Given entries
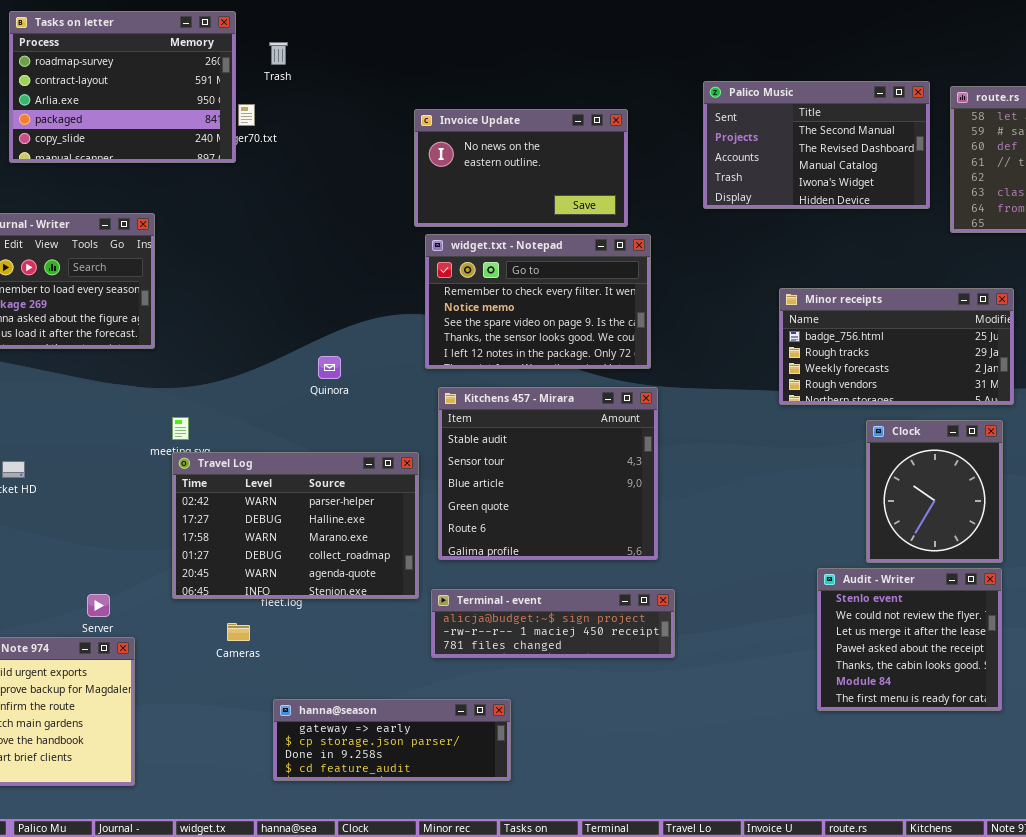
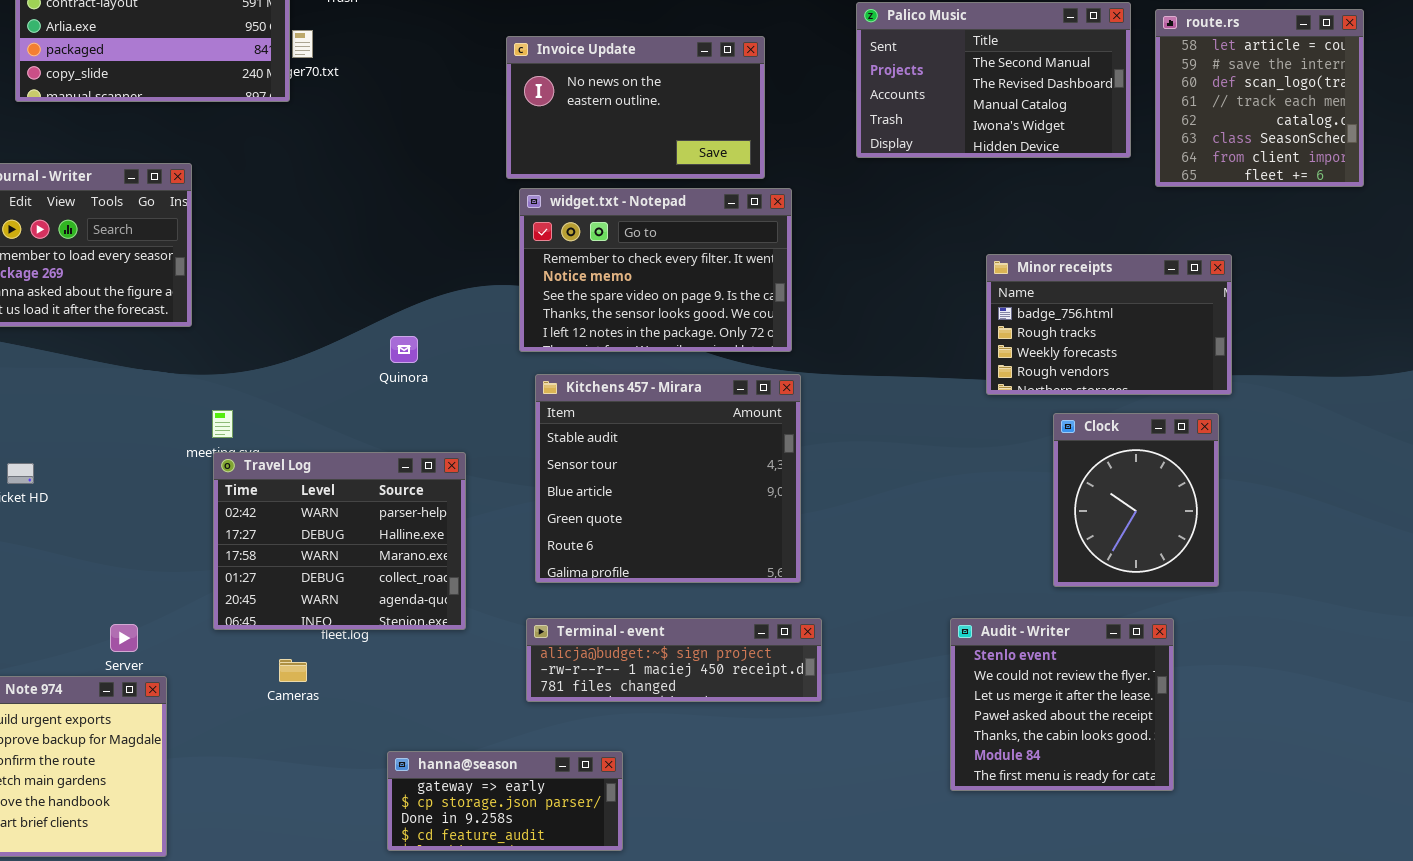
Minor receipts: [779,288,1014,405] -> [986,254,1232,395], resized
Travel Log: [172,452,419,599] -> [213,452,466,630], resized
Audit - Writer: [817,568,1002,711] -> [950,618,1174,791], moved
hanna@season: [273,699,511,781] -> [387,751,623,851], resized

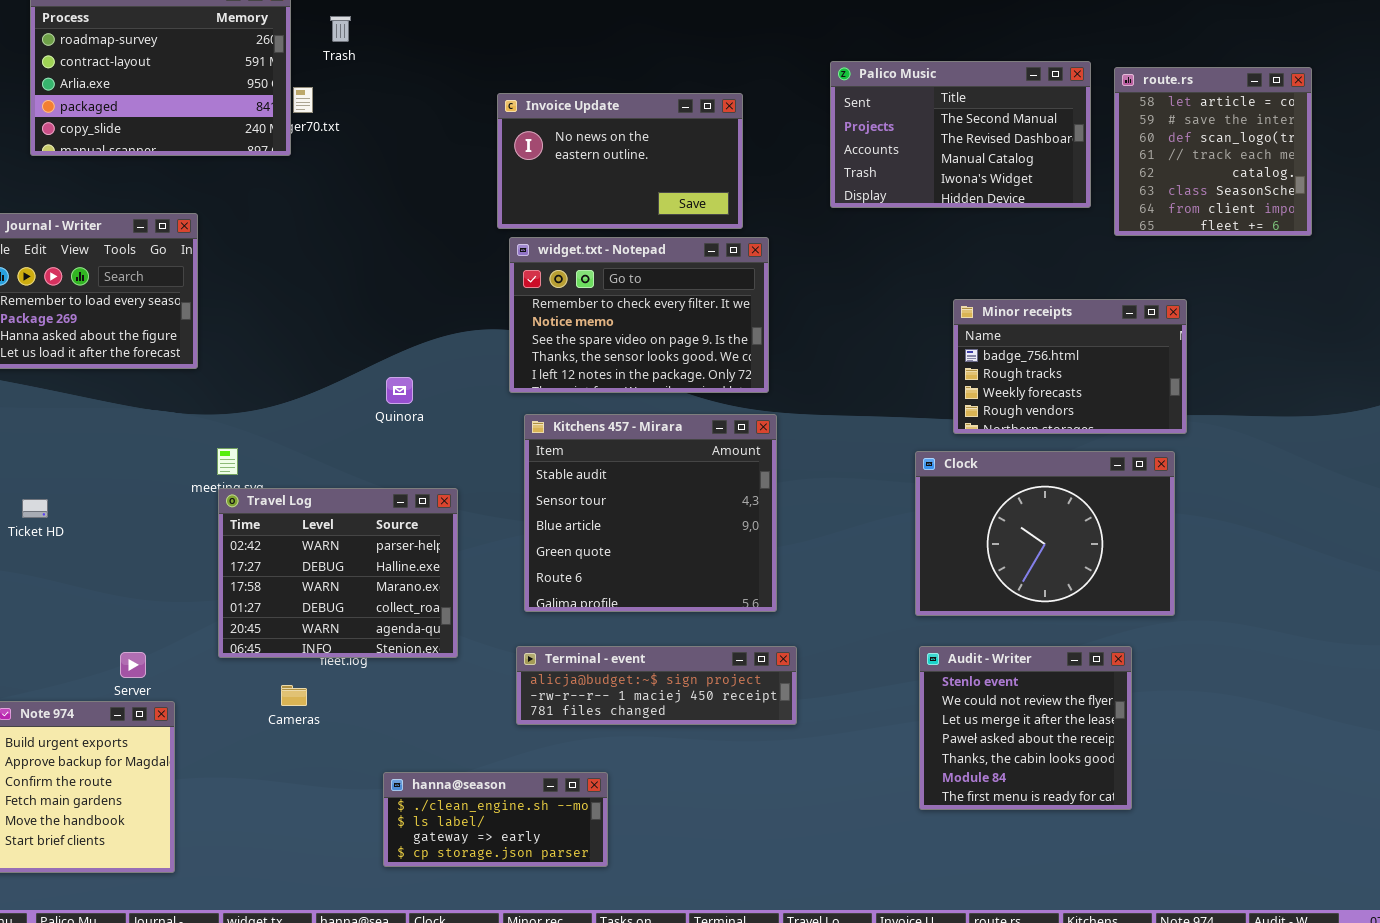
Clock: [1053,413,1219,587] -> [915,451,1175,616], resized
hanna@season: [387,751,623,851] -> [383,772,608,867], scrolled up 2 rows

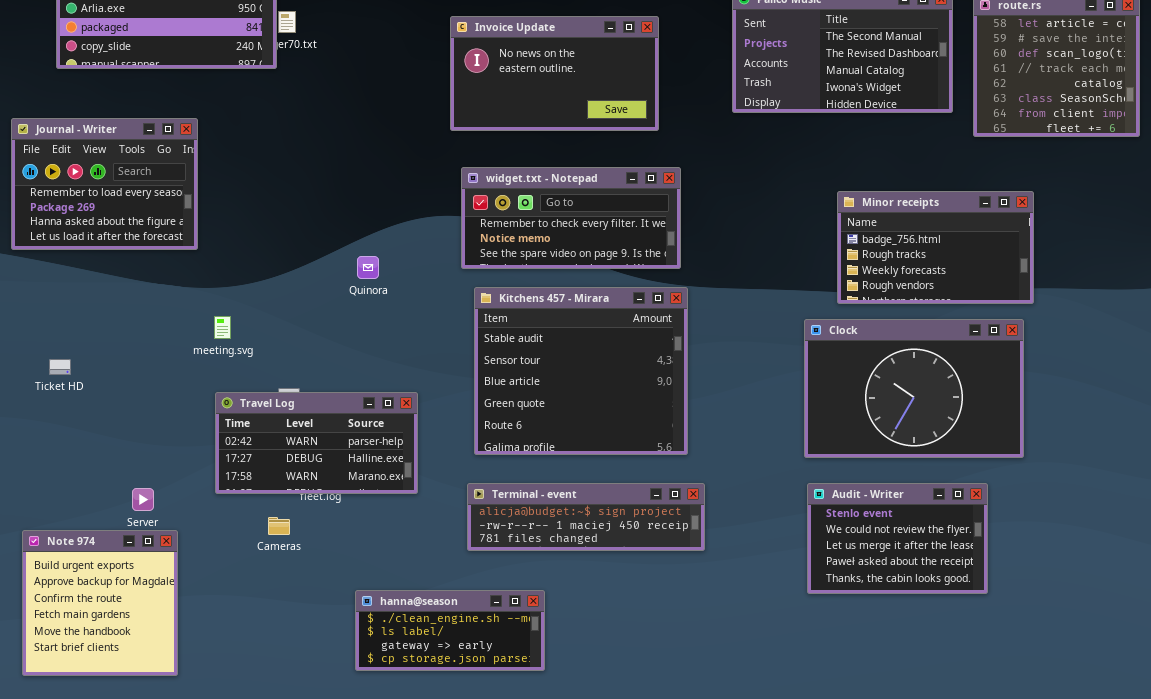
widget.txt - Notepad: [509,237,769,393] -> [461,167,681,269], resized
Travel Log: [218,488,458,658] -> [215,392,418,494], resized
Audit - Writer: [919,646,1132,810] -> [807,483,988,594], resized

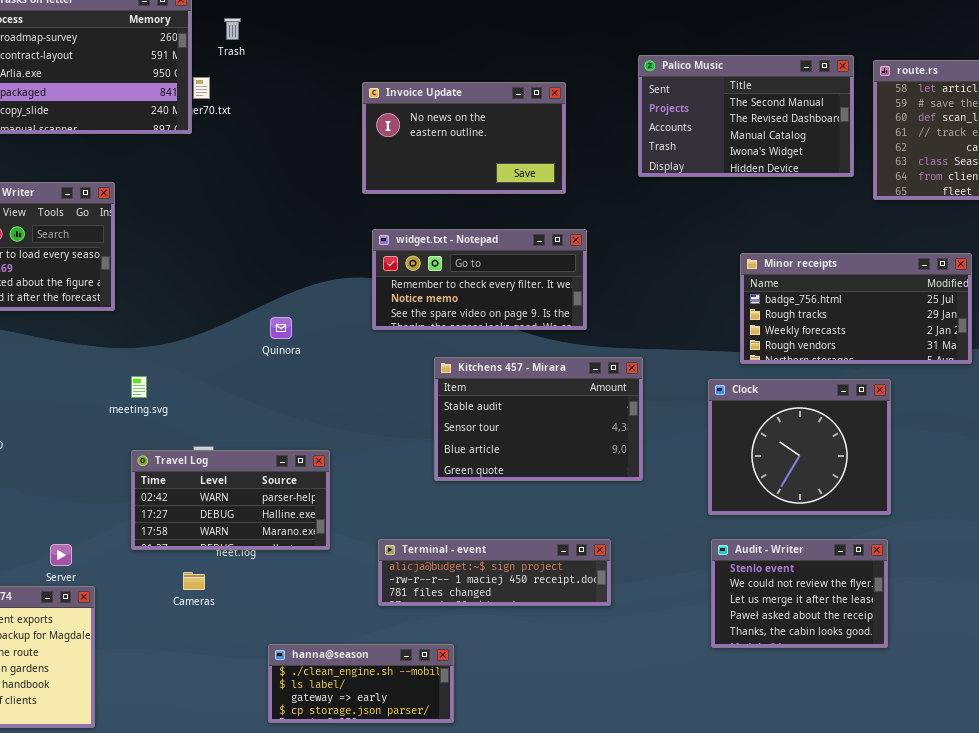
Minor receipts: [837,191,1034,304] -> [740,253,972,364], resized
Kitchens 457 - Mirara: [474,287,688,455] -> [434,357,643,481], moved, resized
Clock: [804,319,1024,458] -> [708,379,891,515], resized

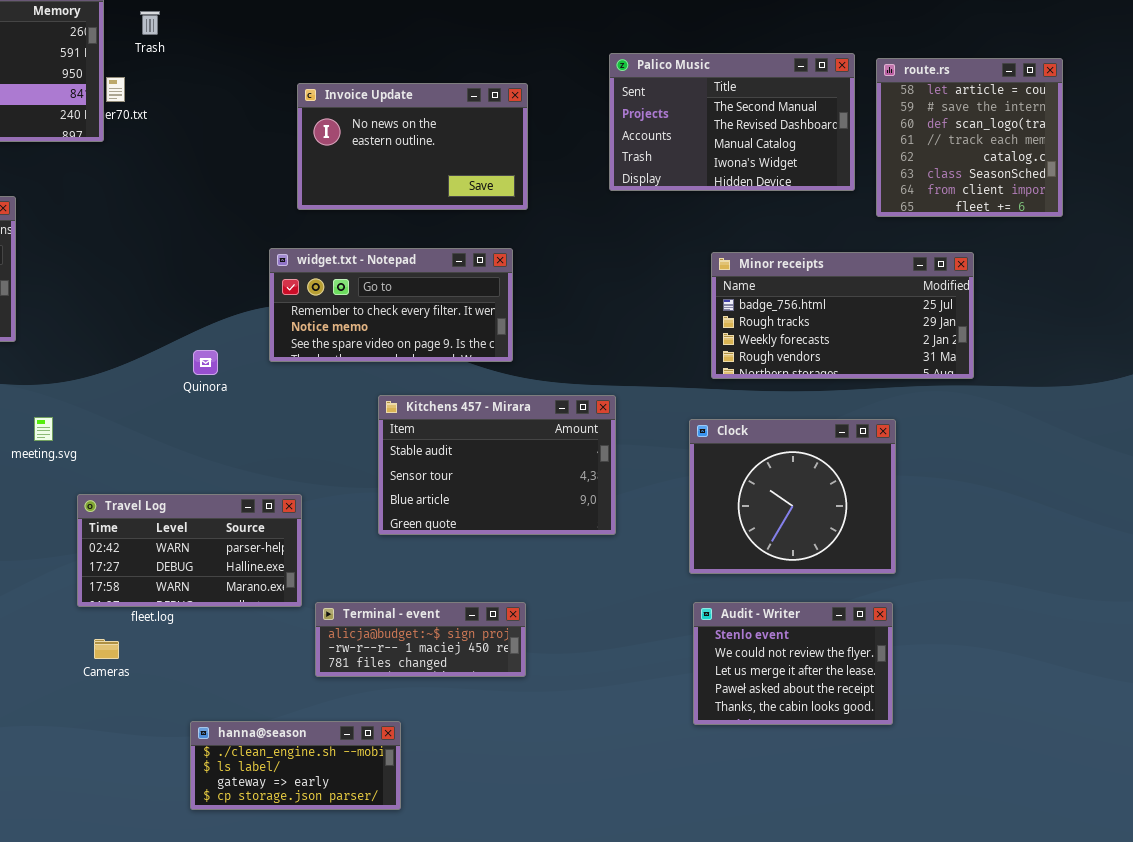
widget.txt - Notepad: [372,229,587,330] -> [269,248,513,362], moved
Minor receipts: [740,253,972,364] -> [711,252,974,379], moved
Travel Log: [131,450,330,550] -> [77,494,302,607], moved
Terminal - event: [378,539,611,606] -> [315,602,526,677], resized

Try it
Every line that contains the string "Clock" should be copied from the entries.

Written answer
Clock: [1053,413,1219,587] -> [915,451,1175,616], resized
Clock: [804,319,1024,458] -> [708,379,891,515], resized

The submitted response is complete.